◆ Your objective ◆
Quote the records beneath, complete and exact. Leave out images.

+--

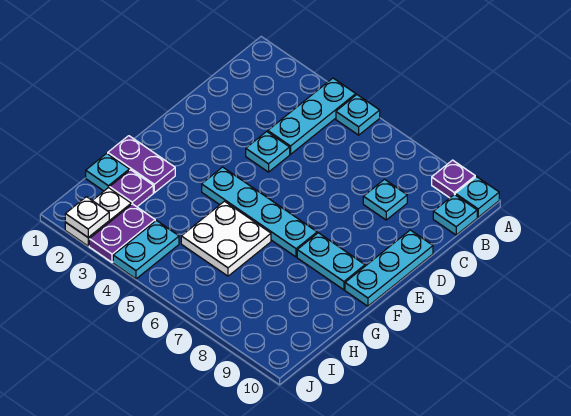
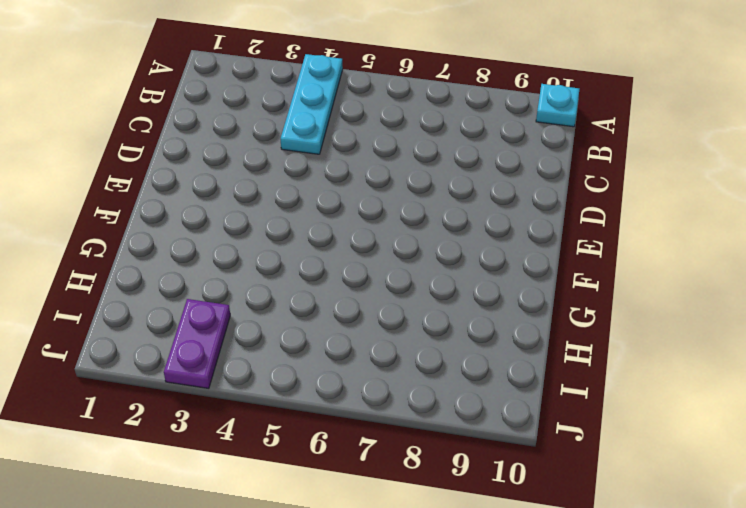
none -> cyan plate A5 level 1
none -> purple plate A9 level 1
none -> cyan plate B10 level 1

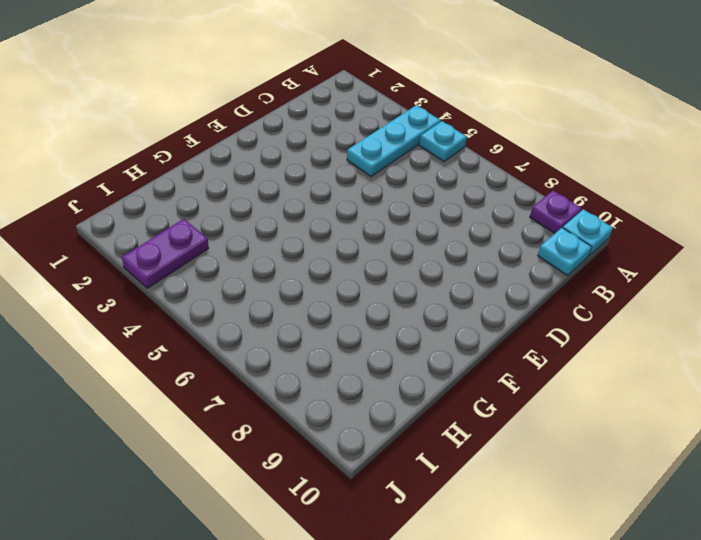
none -> cyan plate C8 level 1
none -> cyan plate D4 level 1
none -> cyan plate D10:F10 level 1

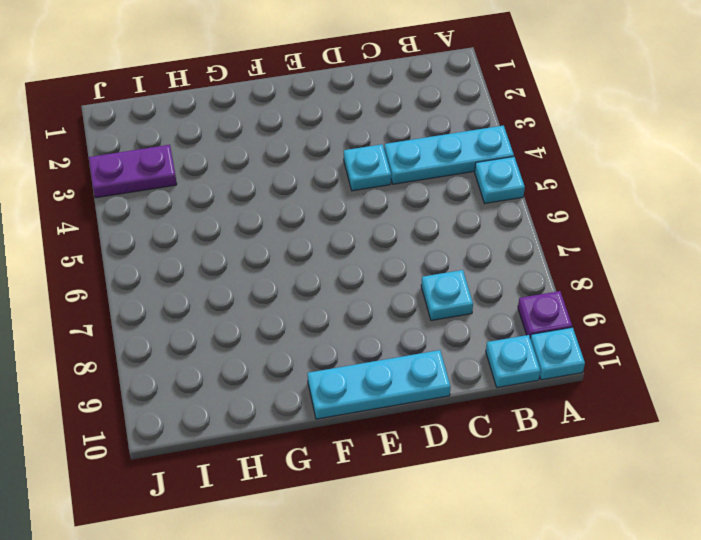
none -> cyan plate F4:F7 level 1
none -> cyan plate F8:F9 level 1
none -> purple plate G1:G2 level 1

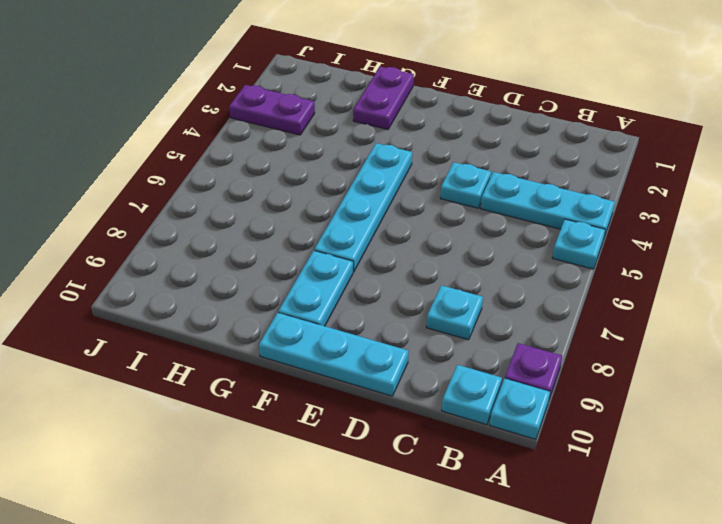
none -> white plate G5:H6 level 1
none -> cyan plate H1 level 1
none -> purple plate H2 level 1

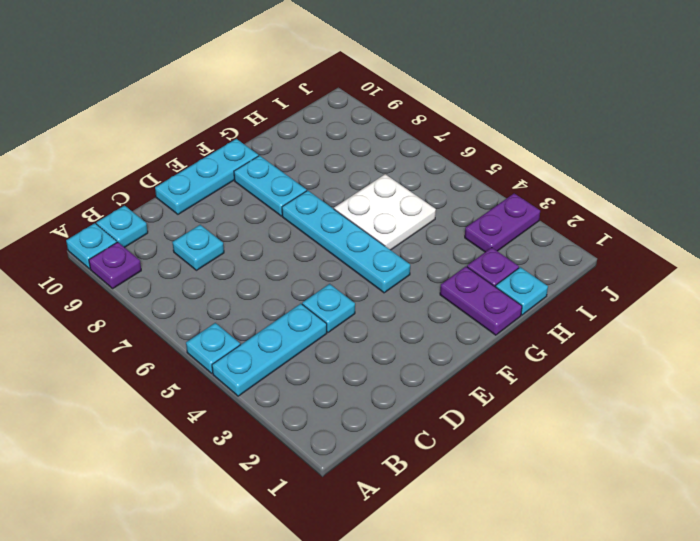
none -> white plate I2:J2 level 1
none -> cyan plate I4:J4 level 1
none -> white plate J2 level 2

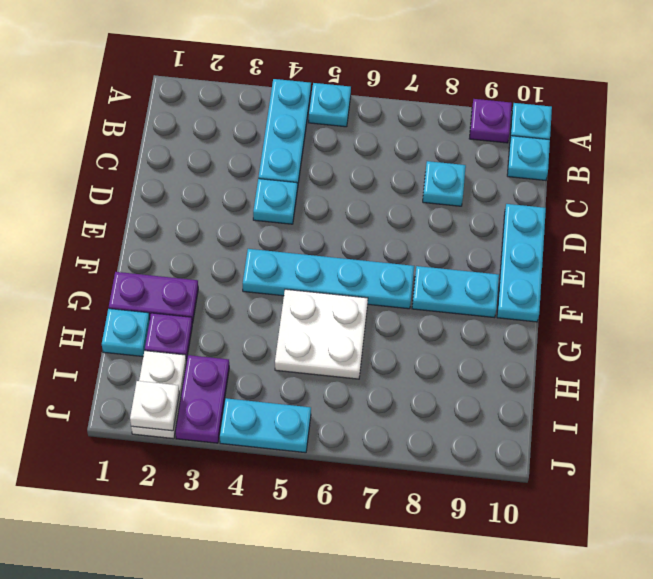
cyan plate J4:J5 level 1 -> cyan plate I4:J4 level 1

+--

◆ Solution ◆
none -> cyan plate A5 level 1
none -> purple plate A9 level 1
none -> cyan plate B10 level 1

none -> cyan plate C8 level 1
none -> cyan plate D4 level 1
none -> cyan plate D10:F10 level 1

none -> cyan plate F4:F7 level 1
none -> cyan plate F8:F9 level 1
none -> purple plate G1:G2 level 1

none -> white plate G5:H6 level 1
none -> cyan plate H1 level 1
none -> purple plate H2 level 1

none -> white plate I2:J2 level 1
none -> cyan plate I4:J4 level 1
none -> white plate J2 level 2

cyan plate J4:J5 level 1 -> cyan plate I4:J4 level 1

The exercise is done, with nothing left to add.